• **INFORMATION SUPPLIED**
........

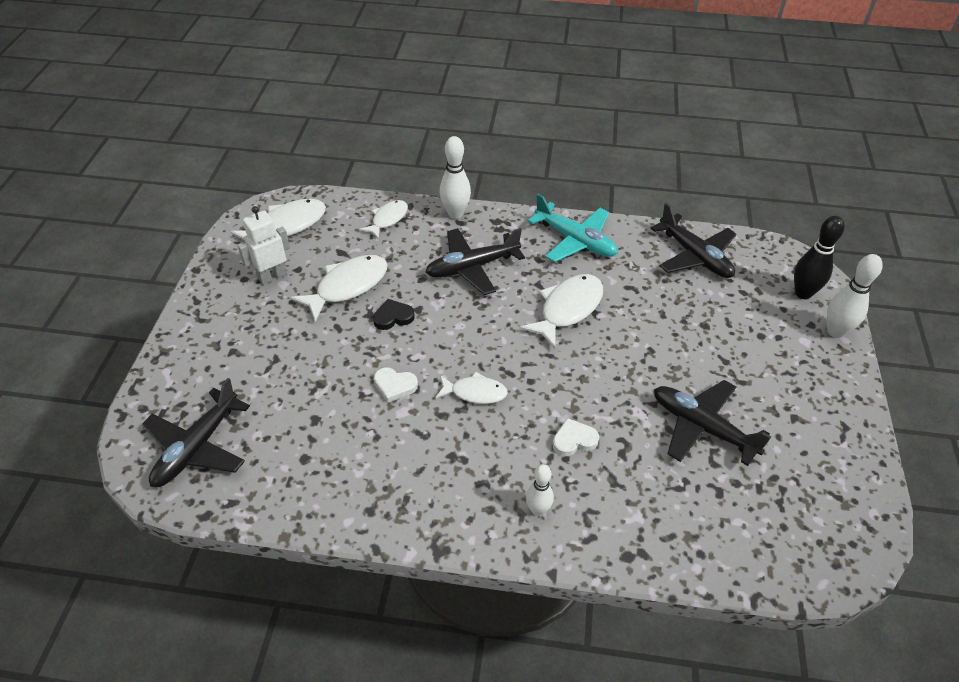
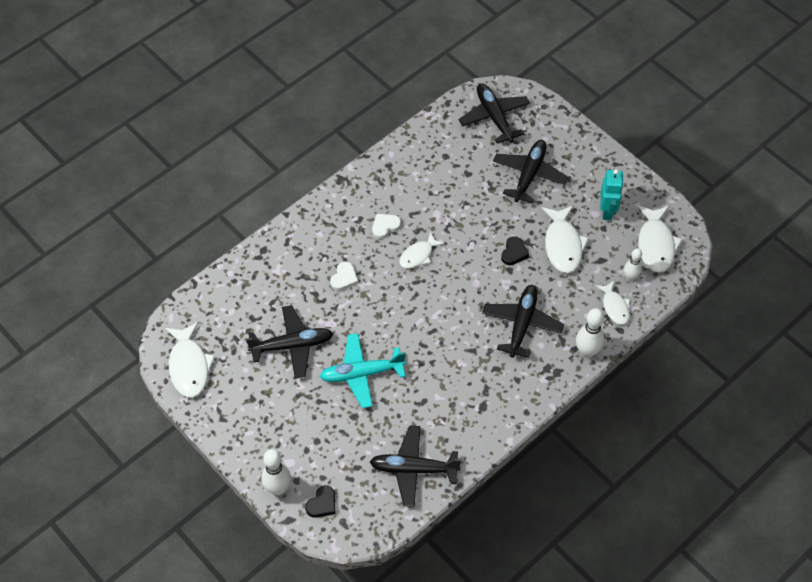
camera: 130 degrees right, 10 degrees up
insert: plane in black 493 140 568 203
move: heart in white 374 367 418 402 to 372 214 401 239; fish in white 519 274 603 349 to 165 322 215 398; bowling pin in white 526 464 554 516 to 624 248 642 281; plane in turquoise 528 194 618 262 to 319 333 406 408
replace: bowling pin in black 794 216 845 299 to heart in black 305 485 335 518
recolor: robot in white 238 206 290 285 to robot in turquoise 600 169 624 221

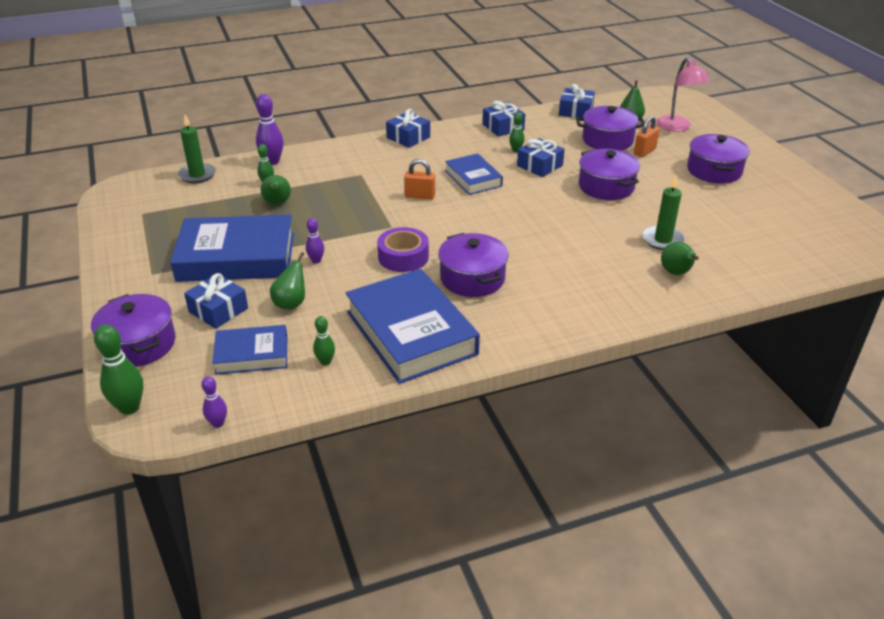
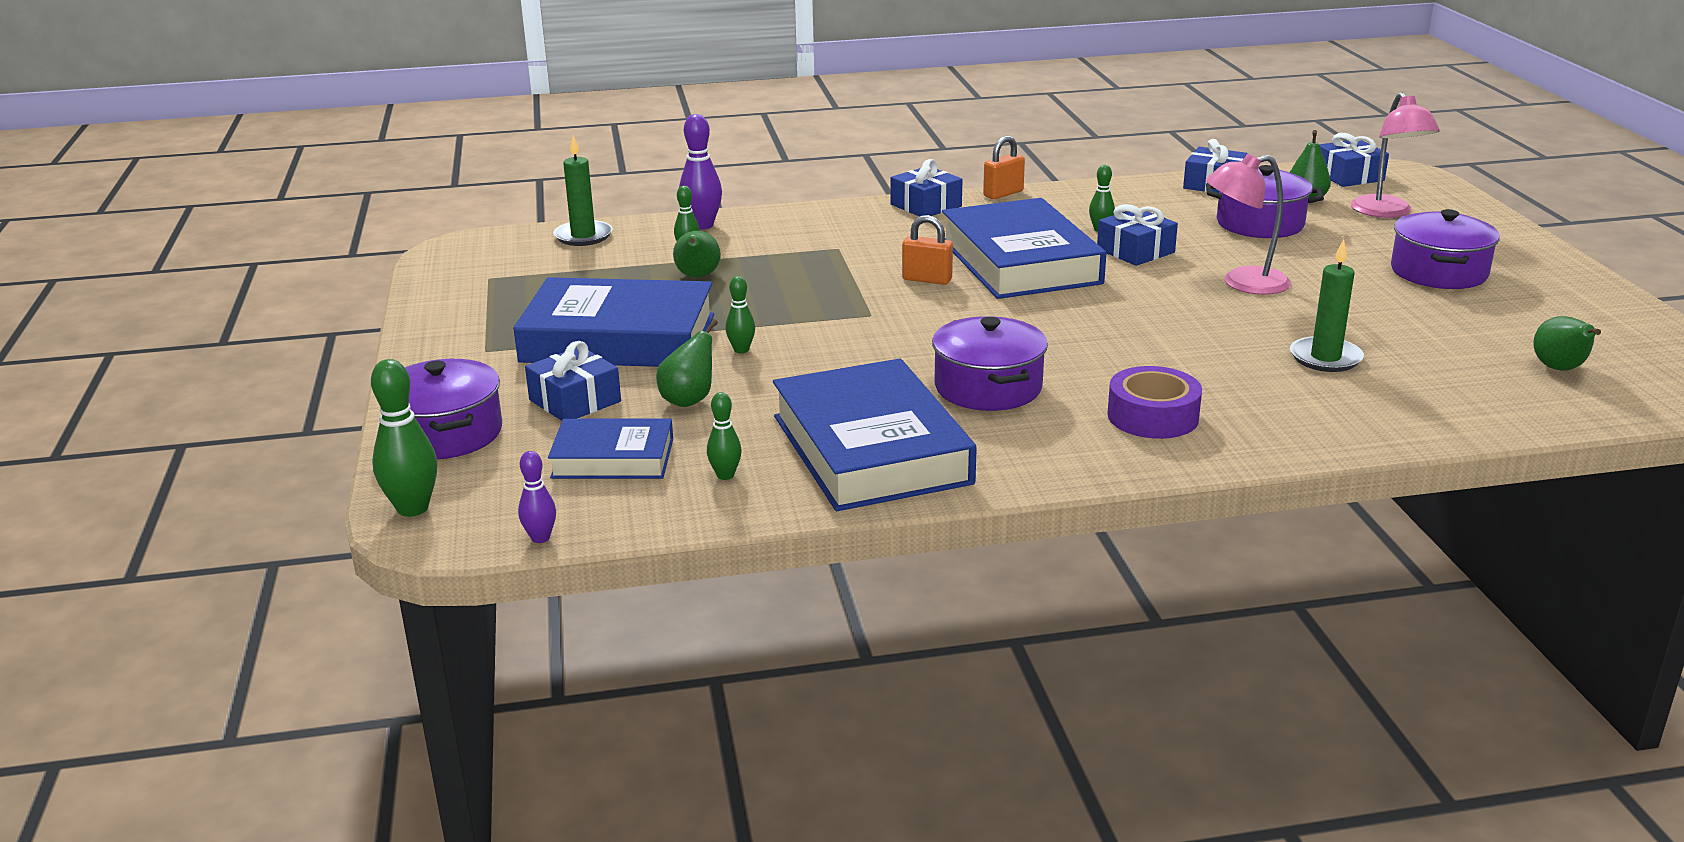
camera: 10 degrees right, 10 degrees down
move: tape in purple 377 227 429 272 to 1107 366 1202 439; gift in blue 483 101 525 137 to 1320 133 1389 187; padlock in orange 634 116 659 157 to 983 136 1025 199; pear in green 661 242 699 275 to 1533 316 1601 371
replace: pot in purple 579 149 640 200 to lamp in pink 1206 153 1291 295
recolor: bowling pin in purple 306 218 324 263 to bowling pin in green 725 276 755 353
resize: book in blue 445 153 503 195 = 942 198 1106 299 x1.80

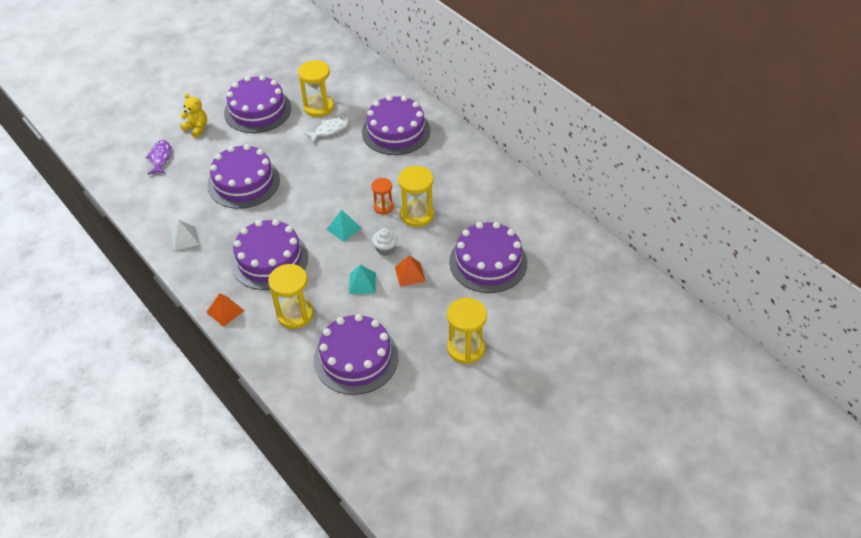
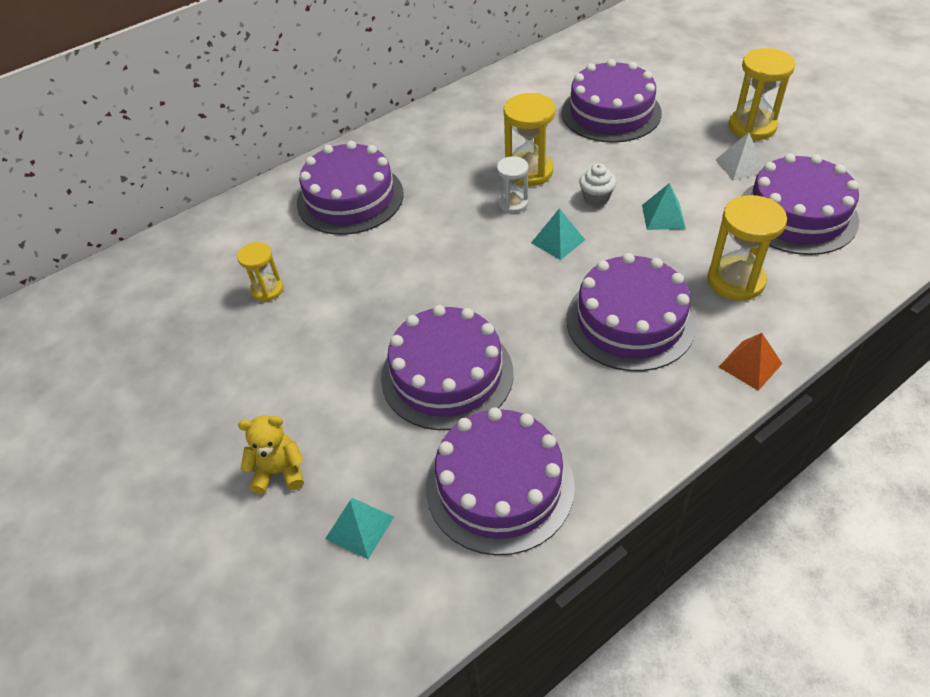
camera: 85 degrees left, 0 degrees up
delete: fish in white 304 117 350 143; pyramid in orange 395 256 426 287
move: pyramid in white 171 220 200 251 to 716 132 763 181; cake in purple 224 75 291 133 to 426 407 575 555
replace: fish in purple 145 140 171 175 to pyramid in turquoise 325 498 394 559
recolor: hourglass in orange 371 178 394 214 to hourglass in white 497 156 528 213
rotate: teddy bear in yellow 180 93 207 138 = 238 415 304 494 45 degrees clockwise
resize: hourglass in yellow 298 60 334 117 = 237 242 284 302 x0.60

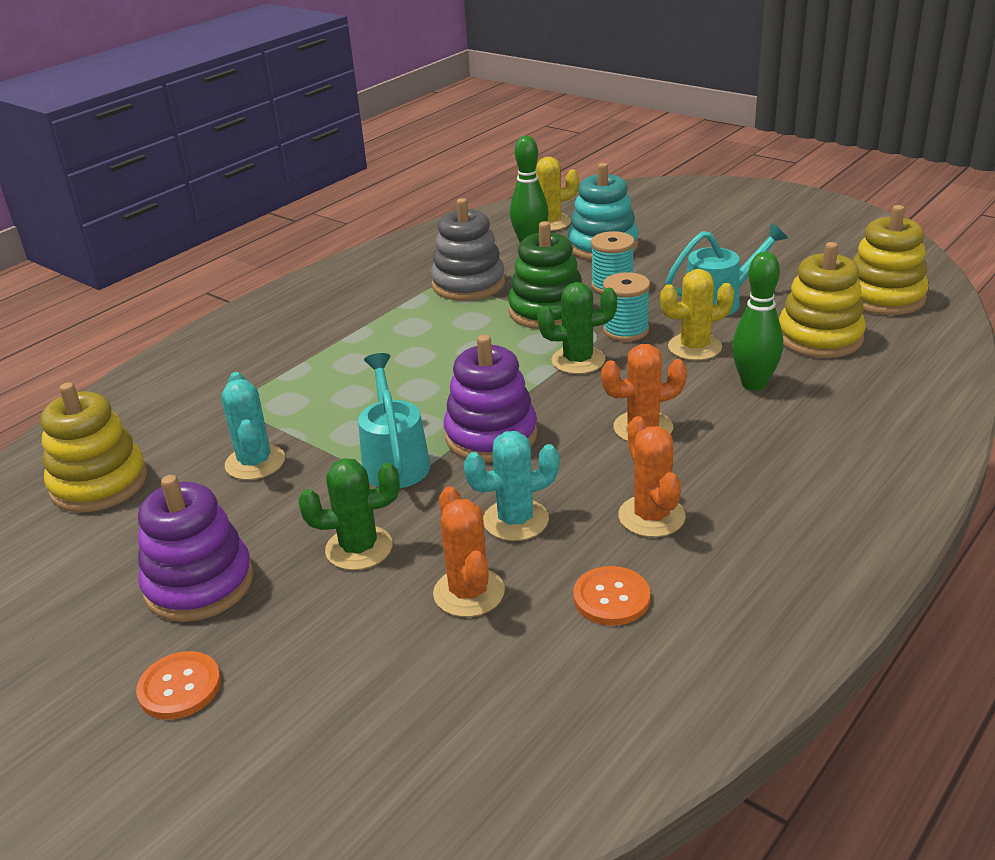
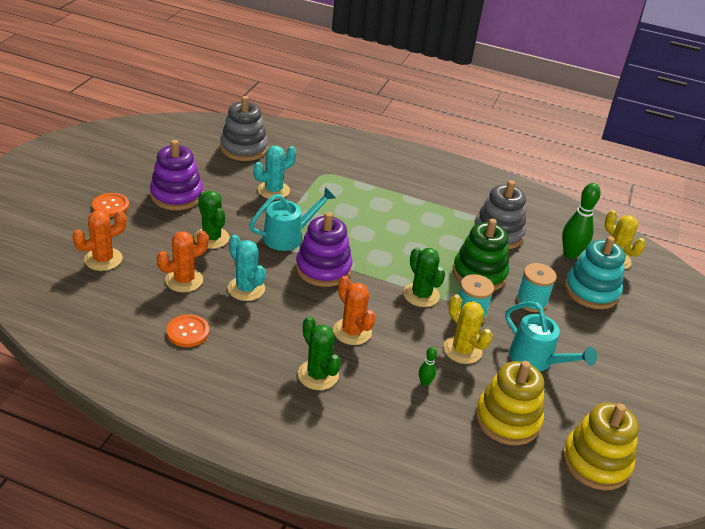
camera: 65 degrees right, 5 degrees up
insert: cactus in green 298 316 341 390
move: cactus in orange 618 416 686 537 to 72 210 126 271
recolor: stacking toy in yellow 41 382 147 513 to stacking toy in grey 220 96 268 161
resize: bowling pin in green 732 252 783 391 = 419 347 437 386 x0.48

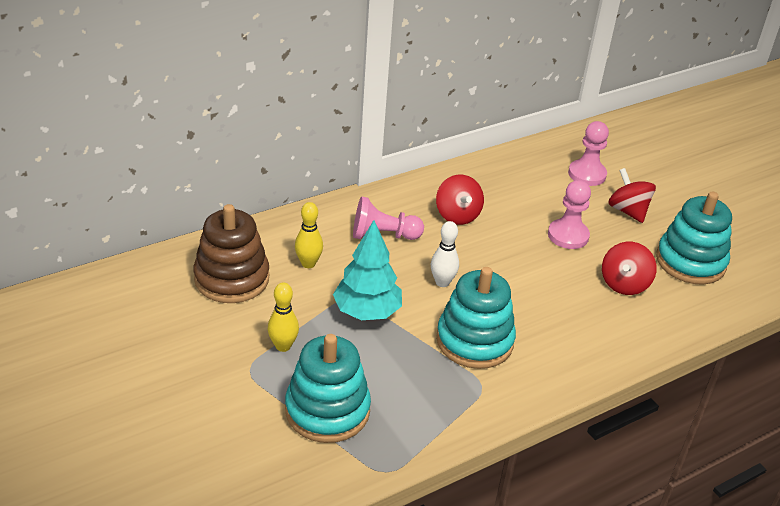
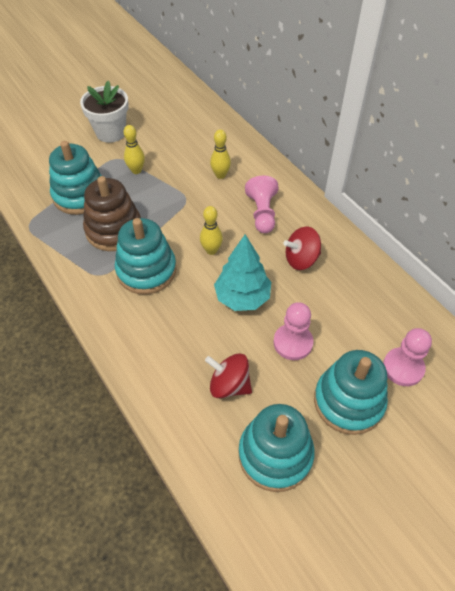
camera: 90 degrees right, 15 degrees up
insert: flower pot in white 80 81 129 143
move: stacking toy in brown 193 204 269 303 to 83 176 141 251; tree in turquoise 333 220 402 320 to 214 234 271 311
replace: spinning top in red 608 168 656 223 to stacking toy in turquoise 314 350 388 435
recolor: bowling pin in white 431 221 459 287 to bowling pin in yellow 200 206 223 255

........

• **ACTIVITY**
Look for the string "plane" in the listing above and copy every line holding it.

• **SOLUTION**
insert: plane in black 493 140 568 203
move: heart in white 374 367 418 402 to 372 214 401 239; fish in white 519 274 603 349 to 165 322 215 398; bowling pin in white 526 464 554 516 to 624 248 642 281; plane in turquoise 528 194 618 262 to 319 333 406 408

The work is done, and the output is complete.